*** Opening MATERIAL PROVIDED ***

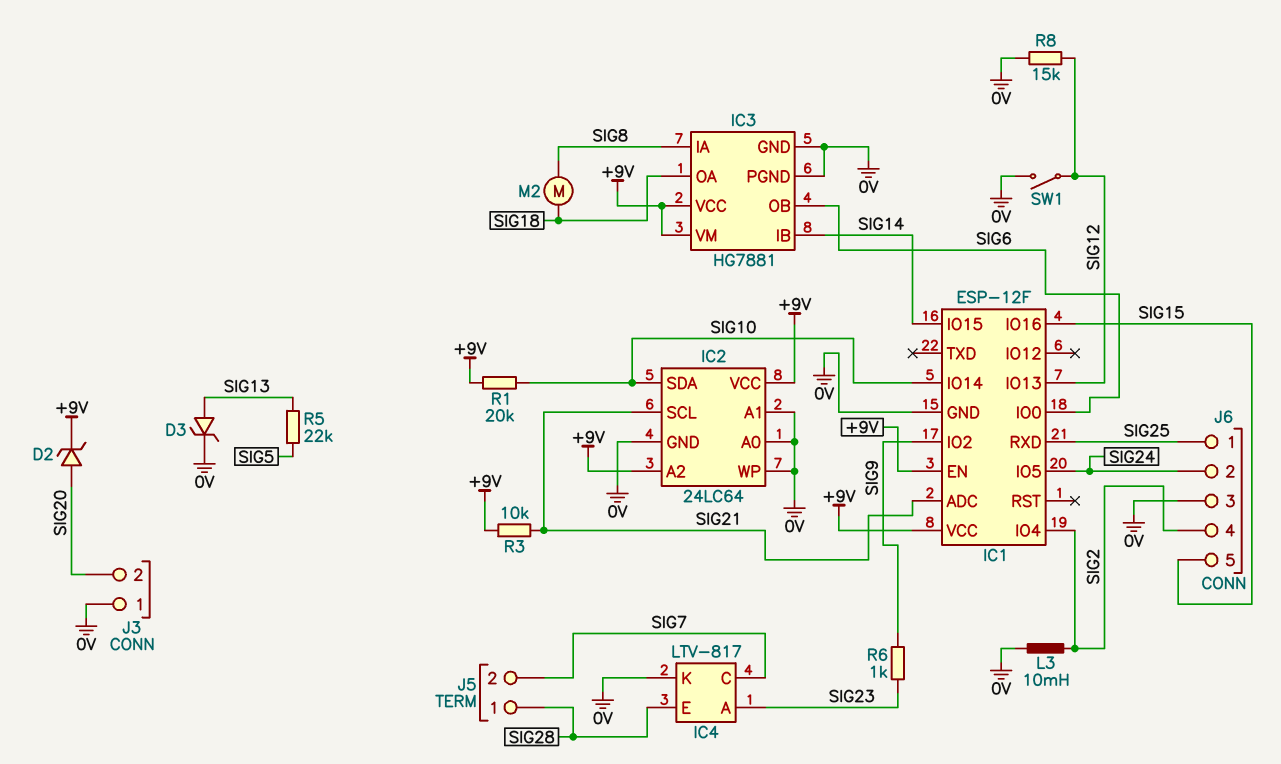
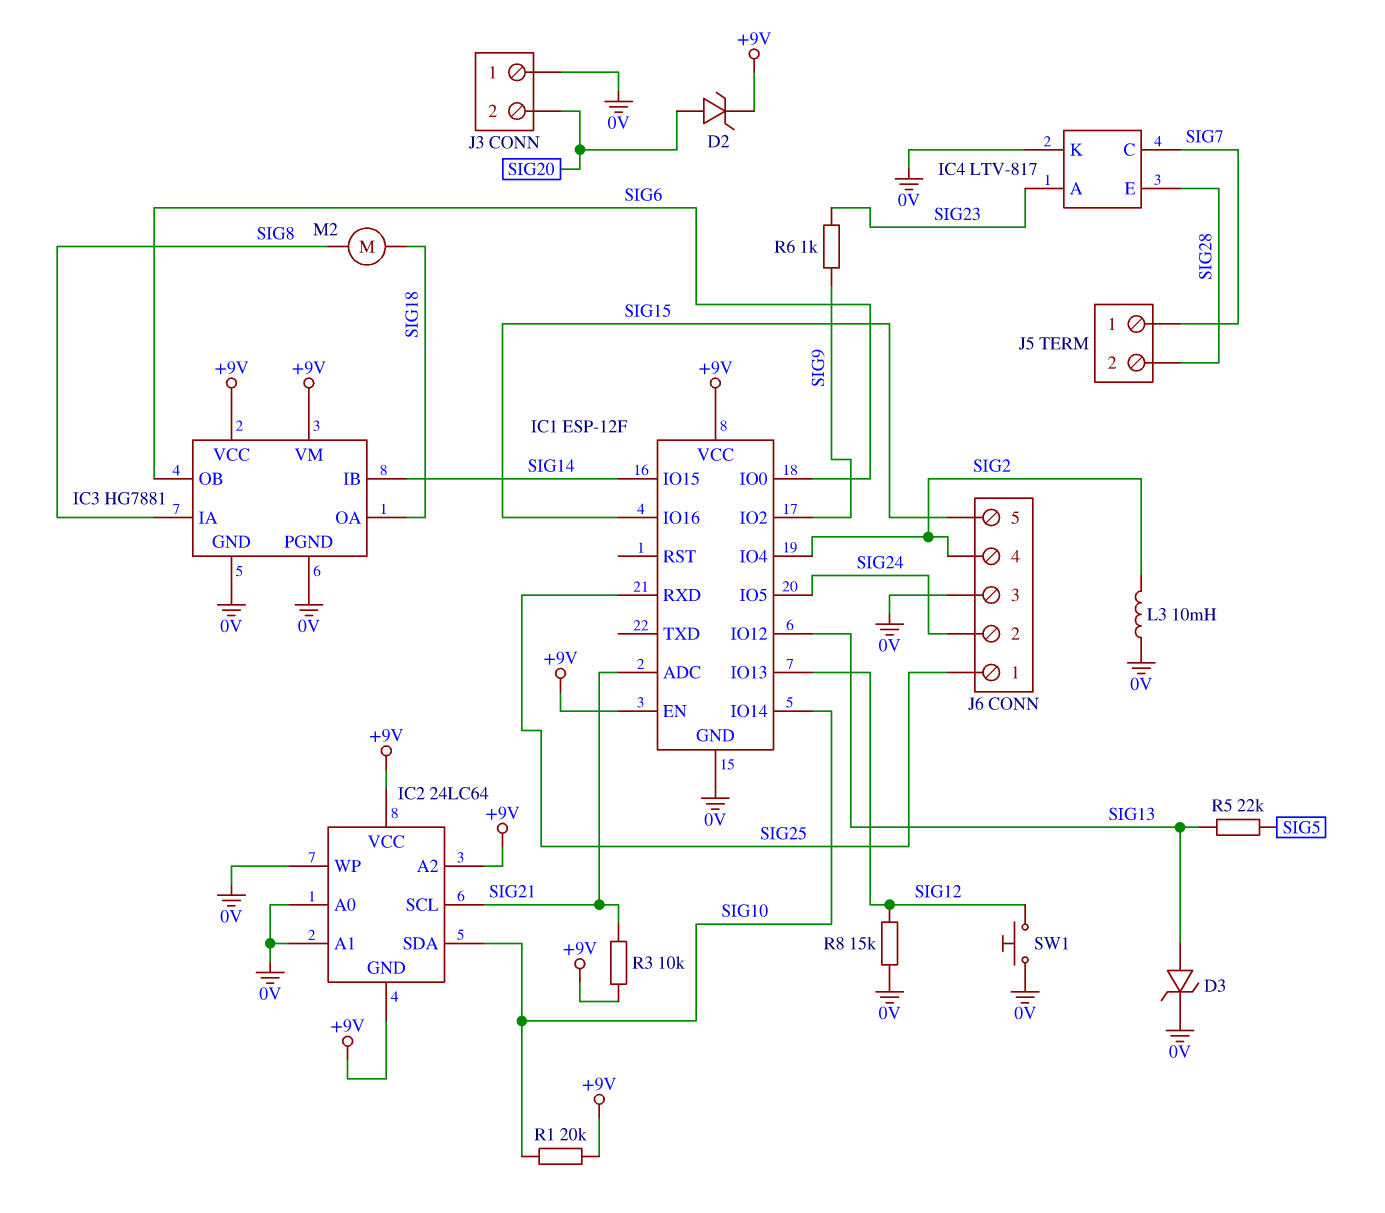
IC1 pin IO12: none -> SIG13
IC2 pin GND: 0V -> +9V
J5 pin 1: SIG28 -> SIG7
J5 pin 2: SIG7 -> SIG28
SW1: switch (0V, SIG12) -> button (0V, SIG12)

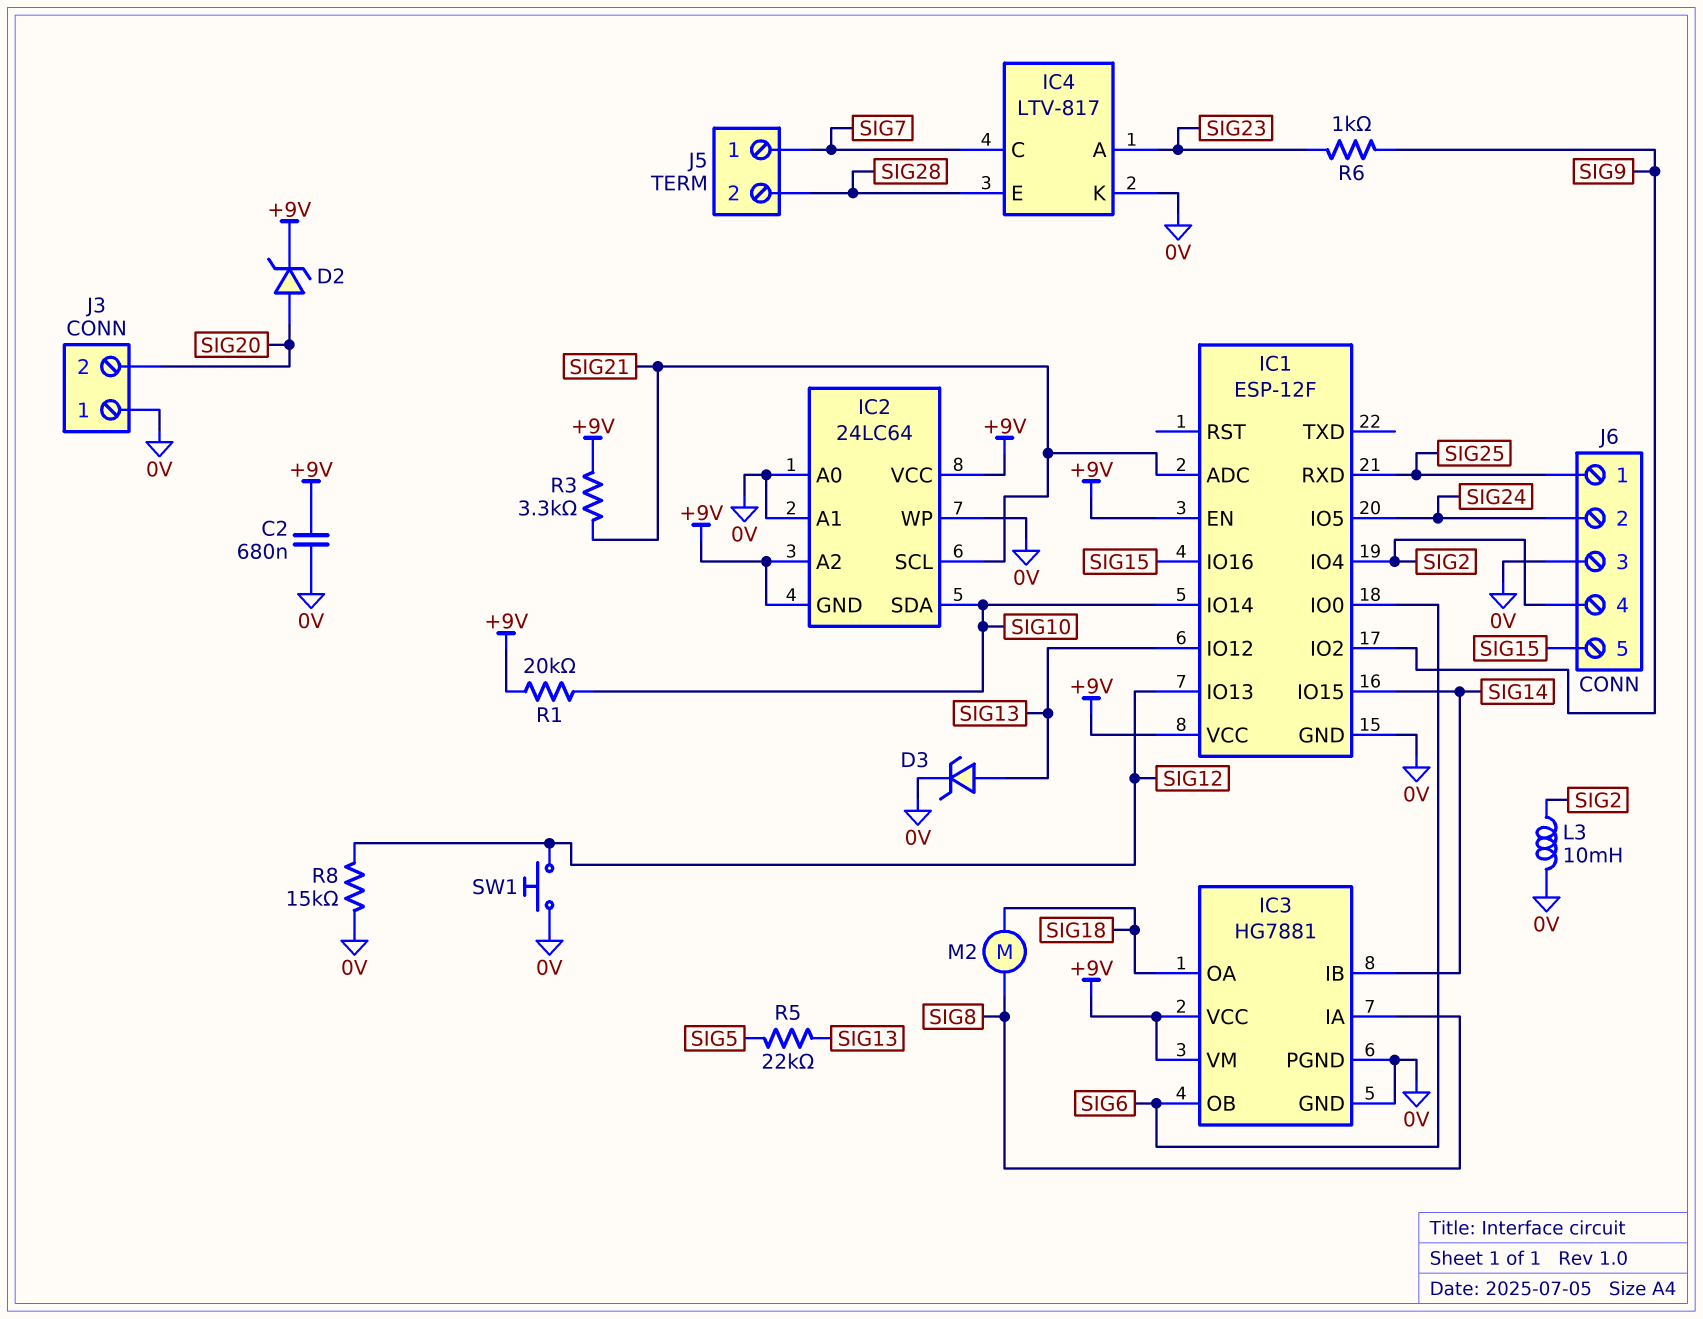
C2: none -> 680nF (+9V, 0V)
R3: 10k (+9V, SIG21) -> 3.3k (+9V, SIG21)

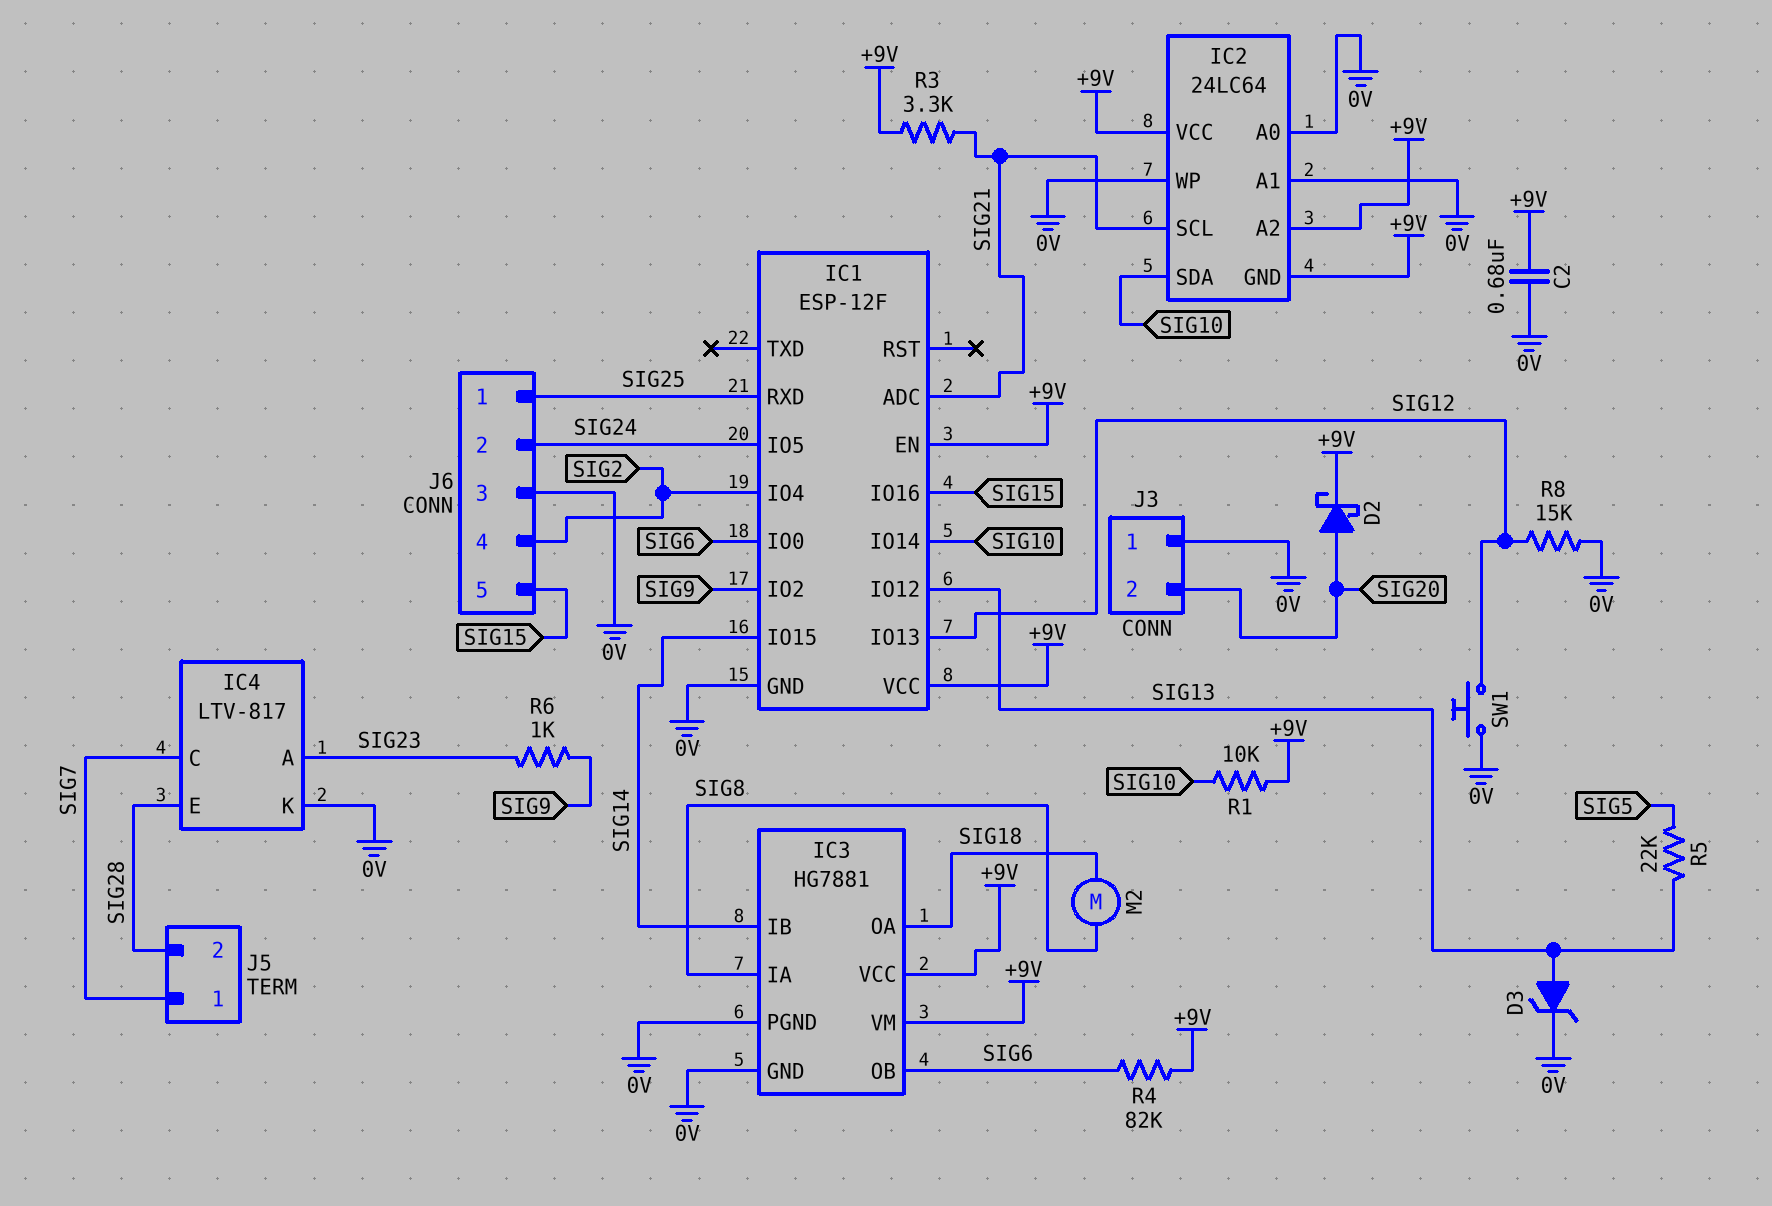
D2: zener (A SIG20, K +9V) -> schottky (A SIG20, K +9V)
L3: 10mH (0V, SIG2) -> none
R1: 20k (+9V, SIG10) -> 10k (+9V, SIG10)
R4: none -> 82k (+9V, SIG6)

*** Closing MATERIAL PROVIDED ***

TASK ITEM: Each line above should be set down exactly as written, with pictures excluded.

EXPECTED ANSWER:
IC1 pin IO12: none -> SIG13
IC2 pin GND: 0V -> +9V
J5 pin 1: SIG28 -> SIG7
J5 pin 2: SIG7 -> SIG28
SW1: switch (0V, SIG12) -> button (0V, SIG12)

C2: none -> 680nF (+9V, 0V)
R3: 10k (+9V, SIG21) -> 3.3k (+9V, SIG21)

D2: zener (A SIG20, K +9V) -> schottky (A SIG20, K +9V)
L3: 10mH (0V, SIG2) -> none
R1: 20k (+9V, SIG10) -> 10k (+9V, SIG10)
R4: none -> 82k (+9V, SIG6)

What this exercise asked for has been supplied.